» **Exercise objective**
Below are records; copy every line among them that contains the word "screwdriver".

» **Given entries**
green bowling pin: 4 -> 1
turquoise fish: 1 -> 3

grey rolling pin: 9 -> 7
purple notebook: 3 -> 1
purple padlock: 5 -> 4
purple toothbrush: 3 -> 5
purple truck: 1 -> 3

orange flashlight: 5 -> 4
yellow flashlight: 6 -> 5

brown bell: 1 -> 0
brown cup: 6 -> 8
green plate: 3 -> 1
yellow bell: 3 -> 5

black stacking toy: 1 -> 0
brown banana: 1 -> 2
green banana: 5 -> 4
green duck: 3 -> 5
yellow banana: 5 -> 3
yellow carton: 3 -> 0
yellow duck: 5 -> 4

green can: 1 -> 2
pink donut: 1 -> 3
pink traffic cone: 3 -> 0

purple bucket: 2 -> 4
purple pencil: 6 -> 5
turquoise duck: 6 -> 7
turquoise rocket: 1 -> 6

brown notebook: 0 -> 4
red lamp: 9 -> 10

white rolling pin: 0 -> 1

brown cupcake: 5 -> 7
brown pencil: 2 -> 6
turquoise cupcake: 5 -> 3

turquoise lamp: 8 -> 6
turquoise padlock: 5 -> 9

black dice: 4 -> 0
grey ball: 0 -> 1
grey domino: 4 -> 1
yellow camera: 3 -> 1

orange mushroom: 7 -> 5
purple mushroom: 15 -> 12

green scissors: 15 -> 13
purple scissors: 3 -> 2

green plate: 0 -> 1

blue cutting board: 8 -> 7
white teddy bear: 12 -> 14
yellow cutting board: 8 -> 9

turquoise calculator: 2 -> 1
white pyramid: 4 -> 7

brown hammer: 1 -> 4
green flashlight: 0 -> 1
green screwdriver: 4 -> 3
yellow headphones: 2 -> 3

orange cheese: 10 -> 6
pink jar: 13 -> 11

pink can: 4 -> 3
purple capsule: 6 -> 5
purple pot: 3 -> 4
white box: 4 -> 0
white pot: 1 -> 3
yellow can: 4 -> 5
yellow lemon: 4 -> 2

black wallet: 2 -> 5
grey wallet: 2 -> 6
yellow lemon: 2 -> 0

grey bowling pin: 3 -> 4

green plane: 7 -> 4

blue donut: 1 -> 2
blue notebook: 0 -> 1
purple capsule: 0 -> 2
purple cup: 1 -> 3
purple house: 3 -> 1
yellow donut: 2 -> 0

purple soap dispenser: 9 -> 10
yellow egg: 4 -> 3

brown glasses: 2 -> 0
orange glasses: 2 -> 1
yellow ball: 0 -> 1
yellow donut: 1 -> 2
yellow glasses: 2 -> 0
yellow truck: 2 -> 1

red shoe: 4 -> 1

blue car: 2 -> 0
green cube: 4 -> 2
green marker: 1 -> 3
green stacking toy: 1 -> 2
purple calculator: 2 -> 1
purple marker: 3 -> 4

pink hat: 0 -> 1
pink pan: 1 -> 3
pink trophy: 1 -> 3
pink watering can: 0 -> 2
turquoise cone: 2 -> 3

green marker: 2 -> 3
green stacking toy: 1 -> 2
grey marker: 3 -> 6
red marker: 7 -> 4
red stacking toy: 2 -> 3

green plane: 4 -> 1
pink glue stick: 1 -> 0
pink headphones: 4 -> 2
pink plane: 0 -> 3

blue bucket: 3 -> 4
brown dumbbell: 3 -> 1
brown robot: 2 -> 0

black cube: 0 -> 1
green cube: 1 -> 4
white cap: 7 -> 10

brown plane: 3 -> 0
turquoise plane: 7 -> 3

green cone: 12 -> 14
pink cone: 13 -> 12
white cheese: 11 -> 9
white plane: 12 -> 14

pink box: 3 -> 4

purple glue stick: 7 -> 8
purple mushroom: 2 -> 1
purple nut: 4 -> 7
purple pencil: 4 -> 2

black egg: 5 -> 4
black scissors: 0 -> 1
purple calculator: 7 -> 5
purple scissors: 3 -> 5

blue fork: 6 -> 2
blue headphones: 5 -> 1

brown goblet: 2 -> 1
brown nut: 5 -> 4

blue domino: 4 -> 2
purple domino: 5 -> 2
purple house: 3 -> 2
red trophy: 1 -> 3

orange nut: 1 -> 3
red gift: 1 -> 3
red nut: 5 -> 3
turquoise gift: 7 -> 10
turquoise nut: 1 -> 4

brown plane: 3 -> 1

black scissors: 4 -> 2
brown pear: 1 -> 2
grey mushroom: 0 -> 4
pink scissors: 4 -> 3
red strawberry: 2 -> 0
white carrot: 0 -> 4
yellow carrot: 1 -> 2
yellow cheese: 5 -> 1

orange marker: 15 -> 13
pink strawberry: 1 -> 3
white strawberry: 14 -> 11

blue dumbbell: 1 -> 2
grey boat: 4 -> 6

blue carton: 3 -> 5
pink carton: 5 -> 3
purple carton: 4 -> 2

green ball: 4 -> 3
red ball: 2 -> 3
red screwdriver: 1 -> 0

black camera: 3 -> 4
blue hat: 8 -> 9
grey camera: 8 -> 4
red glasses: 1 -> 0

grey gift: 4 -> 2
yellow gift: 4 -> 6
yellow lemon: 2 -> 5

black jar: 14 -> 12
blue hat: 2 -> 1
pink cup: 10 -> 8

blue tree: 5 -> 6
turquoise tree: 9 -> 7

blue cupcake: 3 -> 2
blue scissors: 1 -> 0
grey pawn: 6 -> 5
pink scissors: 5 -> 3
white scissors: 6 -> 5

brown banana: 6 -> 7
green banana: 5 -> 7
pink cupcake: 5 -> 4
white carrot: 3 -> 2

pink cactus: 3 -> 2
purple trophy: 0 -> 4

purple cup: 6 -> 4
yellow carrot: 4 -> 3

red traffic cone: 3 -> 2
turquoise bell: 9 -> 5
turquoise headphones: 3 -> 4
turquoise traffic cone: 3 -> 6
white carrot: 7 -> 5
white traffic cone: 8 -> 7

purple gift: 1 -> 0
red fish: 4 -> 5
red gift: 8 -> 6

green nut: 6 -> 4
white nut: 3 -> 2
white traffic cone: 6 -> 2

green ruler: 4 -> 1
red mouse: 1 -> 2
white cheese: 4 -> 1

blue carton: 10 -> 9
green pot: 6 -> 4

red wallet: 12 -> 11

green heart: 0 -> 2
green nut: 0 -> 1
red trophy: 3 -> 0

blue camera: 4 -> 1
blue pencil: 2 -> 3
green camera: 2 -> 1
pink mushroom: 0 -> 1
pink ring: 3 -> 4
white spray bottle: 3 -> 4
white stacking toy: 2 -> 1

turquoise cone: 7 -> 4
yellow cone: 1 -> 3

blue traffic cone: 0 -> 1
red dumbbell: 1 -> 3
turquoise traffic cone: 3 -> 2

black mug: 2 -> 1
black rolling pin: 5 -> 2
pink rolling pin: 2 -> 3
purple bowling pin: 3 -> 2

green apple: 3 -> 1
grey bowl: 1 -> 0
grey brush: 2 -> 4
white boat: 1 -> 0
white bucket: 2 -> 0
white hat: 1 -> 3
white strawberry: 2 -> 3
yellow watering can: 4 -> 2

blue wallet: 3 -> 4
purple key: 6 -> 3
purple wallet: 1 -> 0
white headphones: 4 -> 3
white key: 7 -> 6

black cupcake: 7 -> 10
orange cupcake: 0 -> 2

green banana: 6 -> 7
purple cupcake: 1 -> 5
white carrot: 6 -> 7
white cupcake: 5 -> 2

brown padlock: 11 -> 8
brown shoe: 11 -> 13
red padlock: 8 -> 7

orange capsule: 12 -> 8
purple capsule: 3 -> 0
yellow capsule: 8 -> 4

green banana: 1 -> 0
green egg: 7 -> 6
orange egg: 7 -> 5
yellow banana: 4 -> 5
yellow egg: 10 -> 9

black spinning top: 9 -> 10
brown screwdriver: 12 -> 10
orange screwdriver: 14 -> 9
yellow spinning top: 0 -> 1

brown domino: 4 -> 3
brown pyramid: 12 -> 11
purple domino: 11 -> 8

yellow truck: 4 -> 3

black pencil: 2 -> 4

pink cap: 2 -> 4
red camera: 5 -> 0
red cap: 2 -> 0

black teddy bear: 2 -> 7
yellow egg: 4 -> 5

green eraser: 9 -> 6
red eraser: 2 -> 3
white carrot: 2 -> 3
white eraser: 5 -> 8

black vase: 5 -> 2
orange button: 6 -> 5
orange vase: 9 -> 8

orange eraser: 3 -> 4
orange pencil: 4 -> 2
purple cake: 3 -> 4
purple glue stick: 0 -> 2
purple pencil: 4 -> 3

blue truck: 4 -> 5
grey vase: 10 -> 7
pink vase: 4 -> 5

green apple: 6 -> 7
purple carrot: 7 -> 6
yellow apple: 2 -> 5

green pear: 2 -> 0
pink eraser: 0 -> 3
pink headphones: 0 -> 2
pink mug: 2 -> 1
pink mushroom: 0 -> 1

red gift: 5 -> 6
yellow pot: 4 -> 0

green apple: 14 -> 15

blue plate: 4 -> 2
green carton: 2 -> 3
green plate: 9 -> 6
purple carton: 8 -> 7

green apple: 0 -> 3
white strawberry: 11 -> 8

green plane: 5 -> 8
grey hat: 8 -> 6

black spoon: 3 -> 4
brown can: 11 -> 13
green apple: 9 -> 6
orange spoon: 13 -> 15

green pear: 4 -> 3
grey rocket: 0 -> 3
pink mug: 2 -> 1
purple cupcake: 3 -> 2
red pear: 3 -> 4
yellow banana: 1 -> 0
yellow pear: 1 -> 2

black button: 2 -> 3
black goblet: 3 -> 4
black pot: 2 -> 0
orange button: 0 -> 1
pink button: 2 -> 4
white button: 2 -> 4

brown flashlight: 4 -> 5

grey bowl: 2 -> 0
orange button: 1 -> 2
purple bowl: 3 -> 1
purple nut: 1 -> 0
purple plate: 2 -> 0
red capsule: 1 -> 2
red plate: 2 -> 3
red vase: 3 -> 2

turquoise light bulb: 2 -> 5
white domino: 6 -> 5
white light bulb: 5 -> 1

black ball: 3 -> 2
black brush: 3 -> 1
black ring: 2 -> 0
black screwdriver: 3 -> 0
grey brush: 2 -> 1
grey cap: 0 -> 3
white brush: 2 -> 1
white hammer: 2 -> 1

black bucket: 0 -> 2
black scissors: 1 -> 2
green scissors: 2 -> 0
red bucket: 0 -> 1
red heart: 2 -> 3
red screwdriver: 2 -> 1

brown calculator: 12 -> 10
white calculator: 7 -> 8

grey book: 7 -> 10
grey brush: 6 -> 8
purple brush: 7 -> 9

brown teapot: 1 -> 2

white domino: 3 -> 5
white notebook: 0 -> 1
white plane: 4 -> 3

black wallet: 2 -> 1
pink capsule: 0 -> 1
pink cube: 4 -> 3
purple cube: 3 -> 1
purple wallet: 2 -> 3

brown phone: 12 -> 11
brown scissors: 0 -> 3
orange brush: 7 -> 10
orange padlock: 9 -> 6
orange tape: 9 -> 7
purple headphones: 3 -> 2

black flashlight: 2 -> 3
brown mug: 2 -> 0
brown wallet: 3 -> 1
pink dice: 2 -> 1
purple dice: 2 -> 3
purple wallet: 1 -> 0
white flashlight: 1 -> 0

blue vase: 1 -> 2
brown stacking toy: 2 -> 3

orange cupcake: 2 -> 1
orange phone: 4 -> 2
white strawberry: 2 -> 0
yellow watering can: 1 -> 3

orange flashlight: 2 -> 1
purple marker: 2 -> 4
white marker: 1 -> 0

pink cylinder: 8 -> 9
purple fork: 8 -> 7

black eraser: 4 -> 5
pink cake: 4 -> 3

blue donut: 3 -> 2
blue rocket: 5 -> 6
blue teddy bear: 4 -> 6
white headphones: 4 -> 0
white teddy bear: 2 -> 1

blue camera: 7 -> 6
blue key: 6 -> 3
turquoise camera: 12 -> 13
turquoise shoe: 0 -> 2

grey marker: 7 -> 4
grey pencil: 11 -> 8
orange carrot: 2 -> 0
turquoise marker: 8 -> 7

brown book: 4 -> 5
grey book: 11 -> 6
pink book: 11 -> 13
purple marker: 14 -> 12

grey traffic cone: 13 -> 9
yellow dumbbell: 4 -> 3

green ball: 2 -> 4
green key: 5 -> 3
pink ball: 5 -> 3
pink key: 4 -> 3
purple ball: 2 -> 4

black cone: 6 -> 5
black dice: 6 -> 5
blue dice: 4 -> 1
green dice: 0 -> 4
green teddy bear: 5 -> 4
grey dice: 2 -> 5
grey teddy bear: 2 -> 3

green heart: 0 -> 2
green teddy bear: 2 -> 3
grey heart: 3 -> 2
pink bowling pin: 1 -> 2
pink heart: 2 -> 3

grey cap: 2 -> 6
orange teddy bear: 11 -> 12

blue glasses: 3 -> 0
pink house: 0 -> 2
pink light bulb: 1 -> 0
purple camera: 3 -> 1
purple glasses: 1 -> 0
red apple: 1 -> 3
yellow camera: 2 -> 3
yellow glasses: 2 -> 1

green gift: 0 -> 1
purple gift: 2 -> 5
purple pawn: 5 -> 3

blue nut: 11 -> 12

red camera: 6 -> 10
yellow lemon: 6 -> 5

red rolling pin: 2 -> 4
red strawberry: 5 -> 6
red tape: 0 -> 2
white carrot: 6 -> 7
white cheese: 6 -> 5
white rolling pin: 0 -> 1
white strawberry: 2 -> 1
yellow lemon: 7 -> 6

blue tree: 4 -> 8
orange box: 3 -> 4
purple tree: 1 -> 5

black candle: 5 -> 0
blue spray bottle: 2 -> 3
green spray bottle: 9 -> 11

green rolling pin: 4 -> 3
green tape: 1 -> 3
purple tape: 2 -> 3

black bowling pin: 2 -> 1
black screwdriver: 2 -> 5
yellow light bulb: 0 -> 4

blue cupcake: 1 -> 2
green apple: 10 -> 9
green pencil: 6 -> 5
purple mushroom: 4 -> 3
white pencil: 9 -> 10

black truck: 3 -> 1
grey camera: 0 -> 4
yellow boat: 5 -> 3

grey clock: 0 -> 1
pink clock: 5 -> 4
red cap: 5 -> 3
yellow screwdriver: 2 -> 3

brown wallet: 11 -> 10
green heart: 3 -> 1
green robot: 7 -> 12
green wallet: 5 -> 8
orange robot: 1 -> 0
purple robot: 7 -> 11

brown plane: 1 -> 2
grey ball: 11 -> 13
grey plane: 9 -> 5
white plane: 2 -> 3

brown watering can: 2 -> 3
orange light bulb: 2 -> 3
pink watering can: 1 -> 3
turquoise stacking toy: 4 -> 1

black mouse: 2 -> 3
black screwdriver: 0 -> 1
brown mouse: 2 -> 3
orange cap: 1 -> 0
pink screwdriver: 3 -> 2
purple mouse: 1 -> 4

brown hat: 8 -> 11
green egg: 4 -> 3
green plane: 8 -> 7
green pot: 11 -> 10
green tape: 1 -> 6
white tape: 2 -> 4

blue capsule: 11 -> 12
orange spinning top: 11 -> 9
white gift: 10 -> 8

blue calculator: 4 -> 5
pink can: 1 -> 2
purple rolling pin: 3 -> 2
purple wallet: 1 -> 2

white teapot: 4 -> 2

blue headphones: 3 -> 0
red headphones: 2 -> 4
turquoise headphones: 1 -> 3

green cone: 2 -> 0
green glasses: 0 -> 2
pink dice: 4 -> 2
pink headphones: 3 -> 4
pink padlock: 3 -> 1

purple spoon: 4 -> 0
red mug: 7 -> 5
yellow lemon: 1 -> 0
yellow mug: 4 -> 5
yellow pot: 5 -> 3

» **Worked solution**
green screwdriver: 4 -> 3
red screwdriver: 1 -> 0
brown screwdriver: 12 -> 10
orange screwdriver: 14 -> 9
black screwdriver: 3 -> 0
red screwdriver: 2 -> 1
black screwdriver: 2 -> 5
yellow screwdriver: 2 -> 3
black screwdriver: 0 -> 1
pink screwdriver: 3 -> 2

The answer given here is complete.